*YOUR TASK*.
What you return must be the exact lines of the material below, from the first through the one that has "What was the brown_headphones", with no pictures and, please, nothing else.

*RECORDS FOR THIS TASK*.
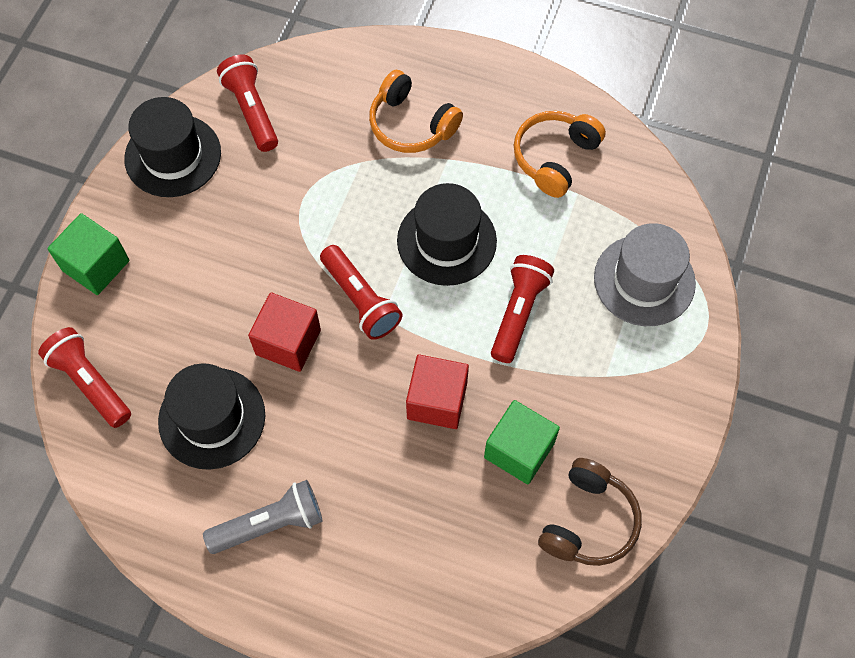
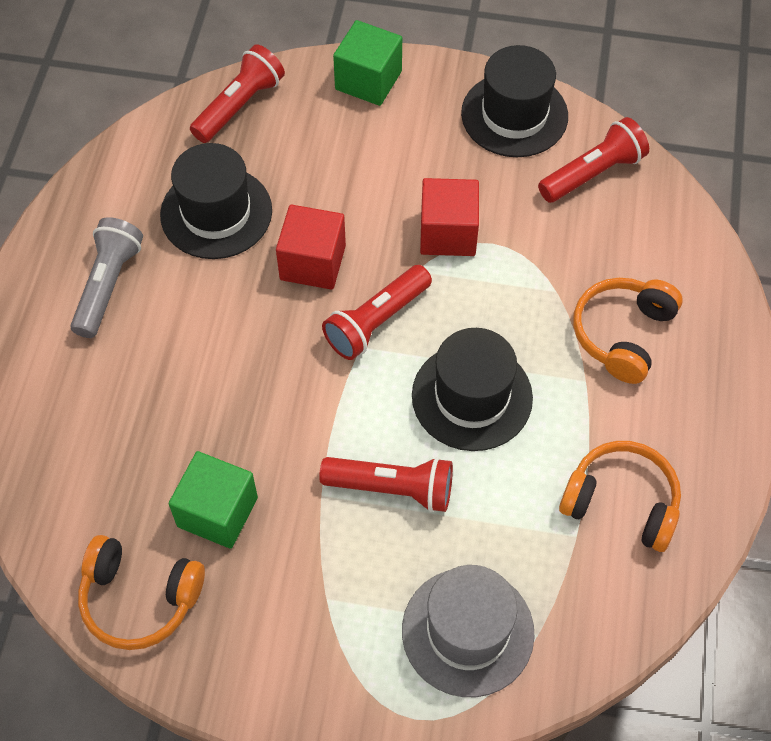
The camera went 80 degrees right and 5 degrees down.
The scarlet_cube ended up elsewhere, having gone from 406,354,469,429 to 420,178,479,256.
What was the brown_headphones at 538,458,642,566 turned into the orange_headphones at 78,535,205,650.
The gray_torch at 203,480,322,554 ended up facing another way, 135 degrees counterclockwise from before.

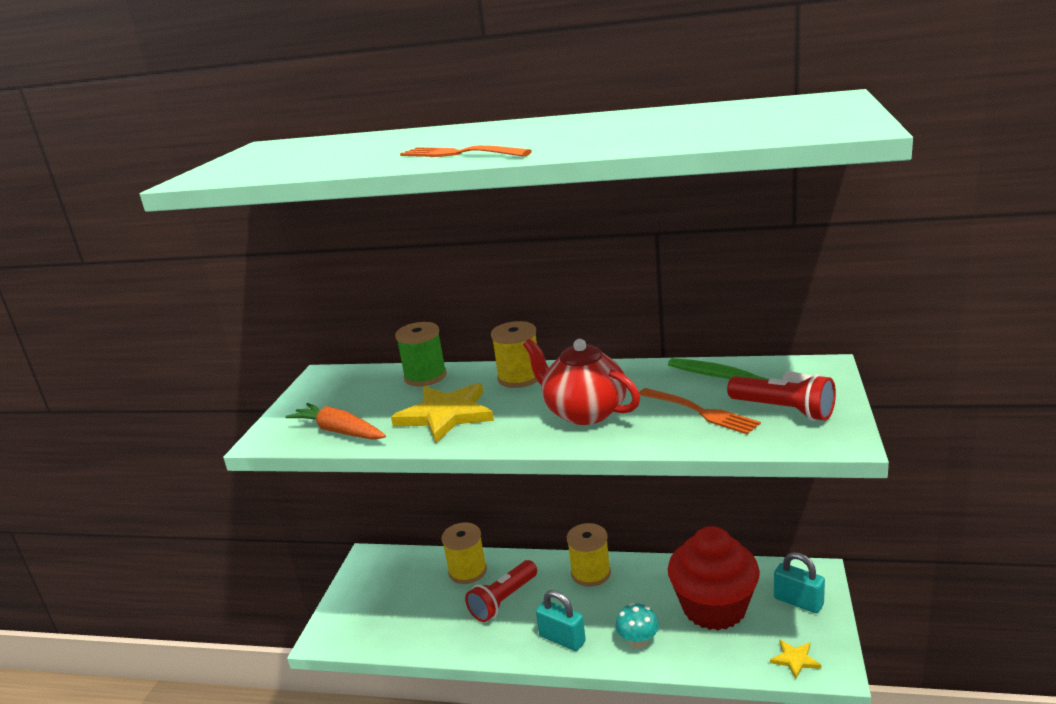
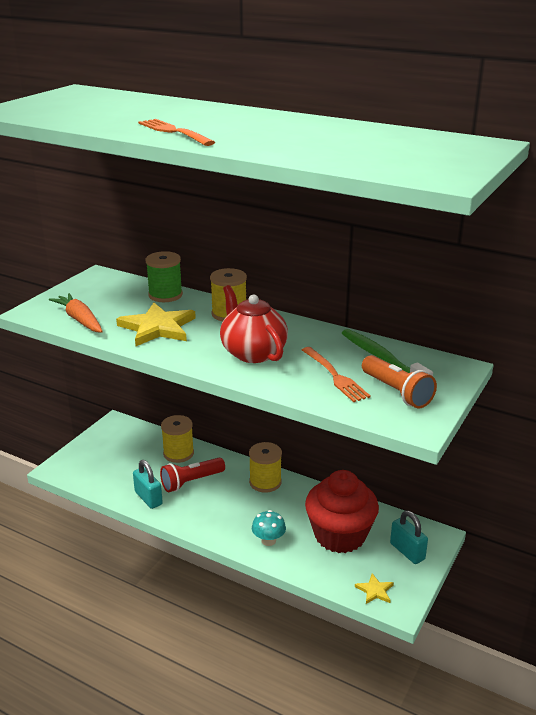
The camera went 15 degrees right and 5 degrees up.
What was the scarlet_torch at 727,374,836,421 turned into the orange_torch at 362,355,437,408.
The teal_padlock ended up elsewhere, having gone from 536,590,586,651 to 133,460,163,509.

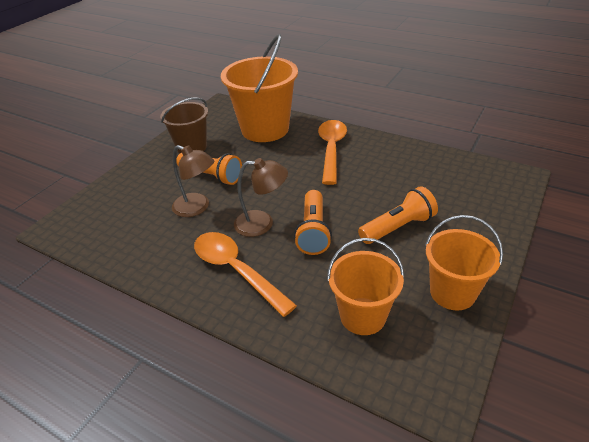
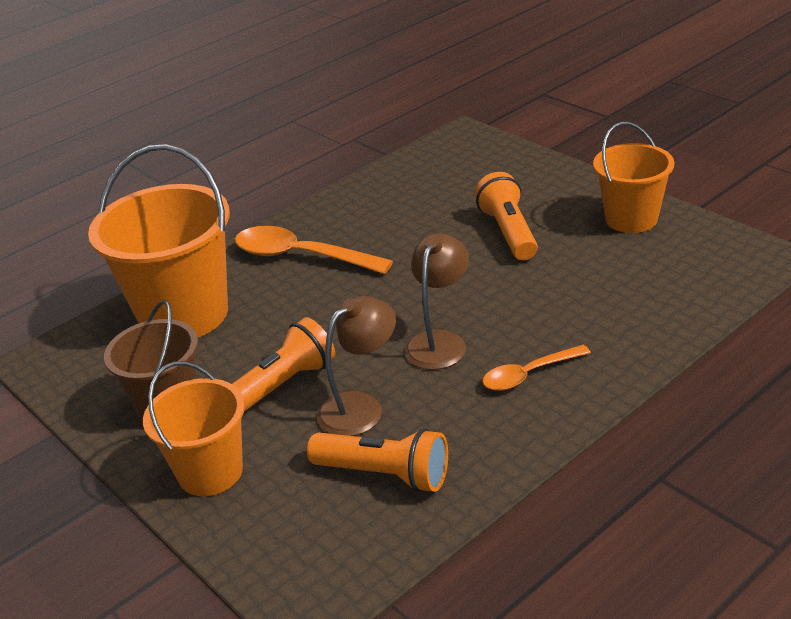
The camera went 70 degrees left and 5 degrees down.
The orange_torch ended up elsewhere, having gone from 294,190,332,255 to 307,428,448,492.
The size of the orange_tablespoon at 194,232,297,317 changed by a factor of 0.59.
The orange_bucket ended up elsewhere, having gone from 327,238,404,335 to 143,361,245,496.

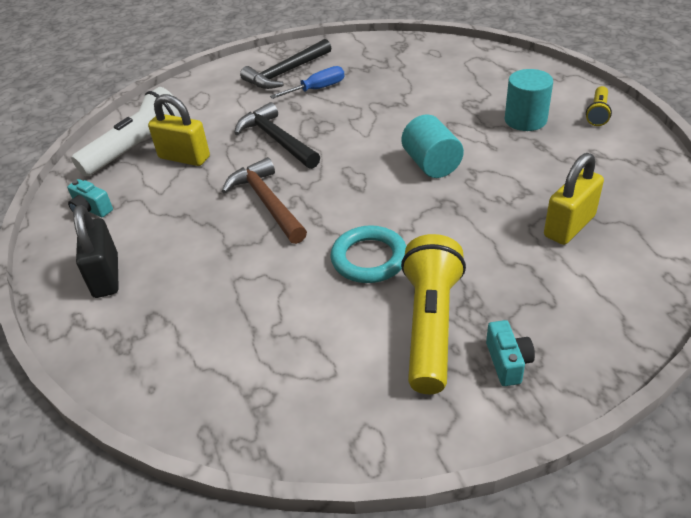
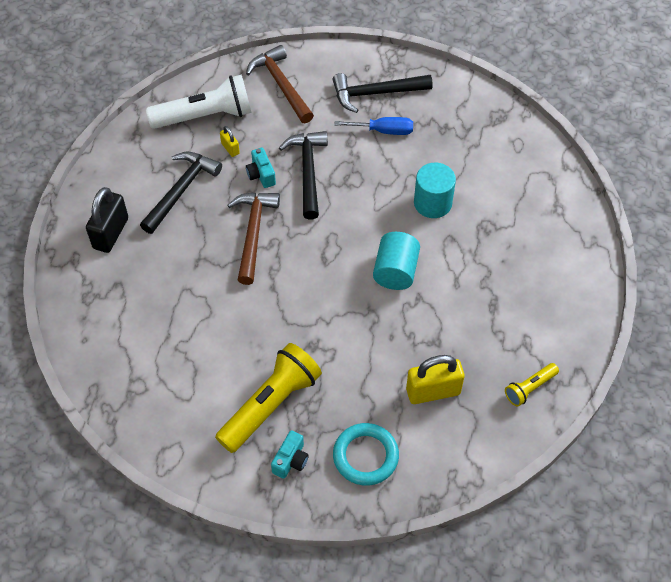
The camera went 30 degrees right and 15 degrees up.
The teal_cylinder ended up elsewhere, having gone from 505,69,553,131 to 414,163,456,218.
The bright_yellow_torch ended up elsewhere, having gone from 586,86,612,126 to 505,363,559,407.
The size of the bright_yellow_padlock at 148,94,210,166 changed by a factor of 0.50.
The teal_camera ended up elsewhere, having gone from 67,179,113,217 to 246,148,276,188.
The teal_torus ended up elsewhere, having gone from 331,225,407,283 to 333,423,399,486.
The second view gained the brown_claw_hammer at 246,45,314,123.
The second view gained the jet-black_claw_hammer at 140,152,222,234.

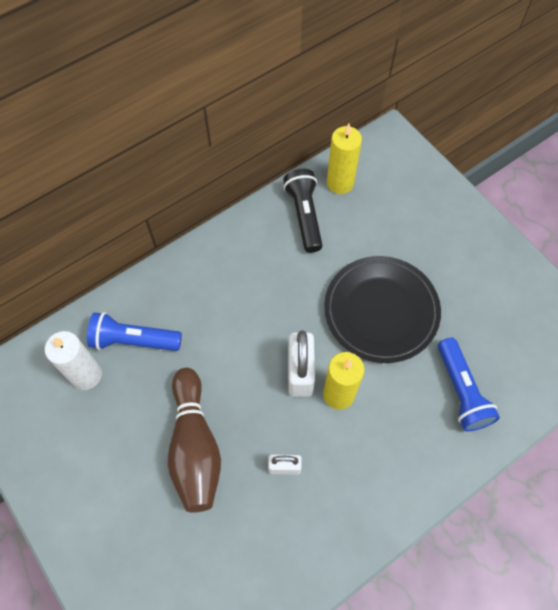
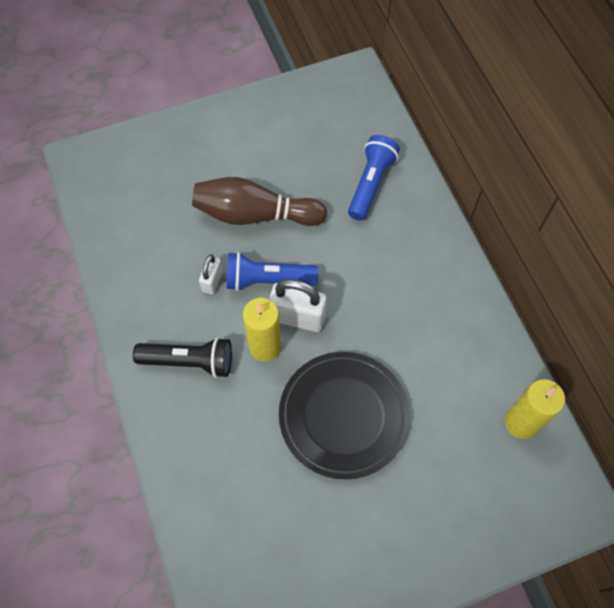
The camera went 105 degrees right and 0 degrees up.
The jet-black_torch ended up elsewhere, having gone from 283,169,323,253 to 133,337,232,378.
The second view lost the white_wax_candle at 45,331,102,390.
The royal_blue_torch ended up elsewhere, having gone from 438,338,500,431 to 227,252,318,291.

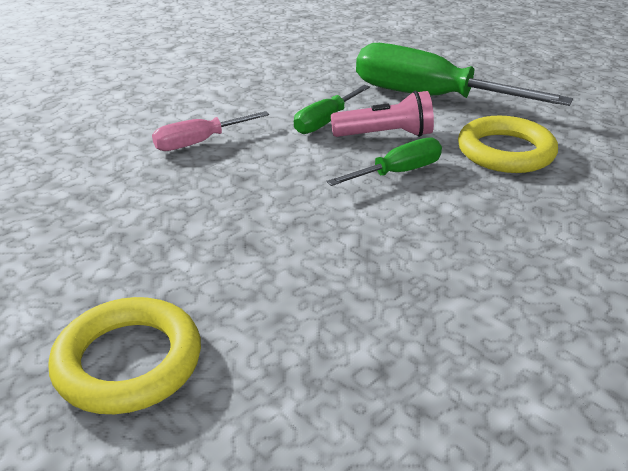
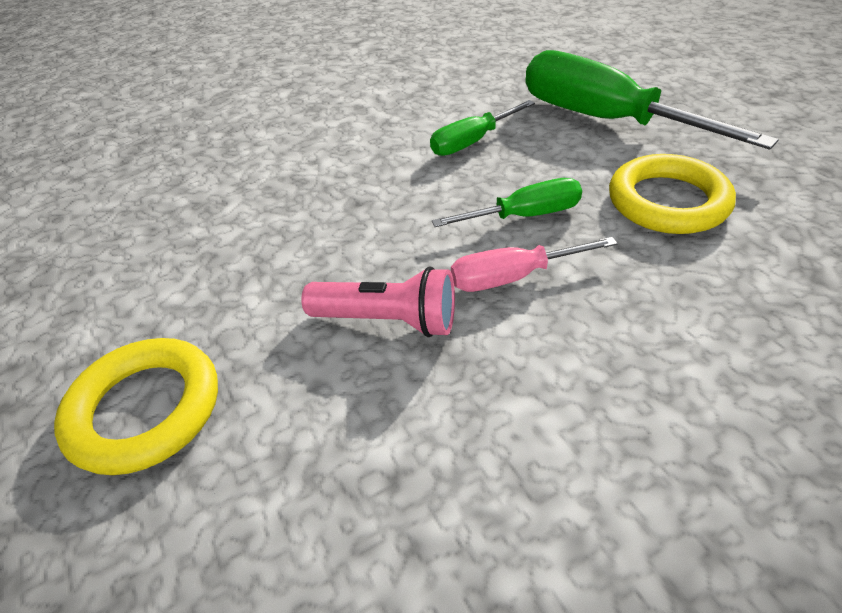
The camera went 20 degrees right and 10 degrees up.
The rosy_torch ended up elsewhere, having gone from 331,91,434,137 to 301,266,455,337.
The rosy_flat_screwdriver ended up elsewhere, having gone from 152,111,269,151 to 451,237,618,292.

*RESPONSE TO THE TASK*.
The camera went 80 degrees right and 5 degrees down.
The scarlet_cube ended up elsewhere, having gone from 406,354,469,429 to 420,178,479,256.
What was the brown_headphones at 538,458,642,566 turned into the orange_headphones at 78,535,205,650.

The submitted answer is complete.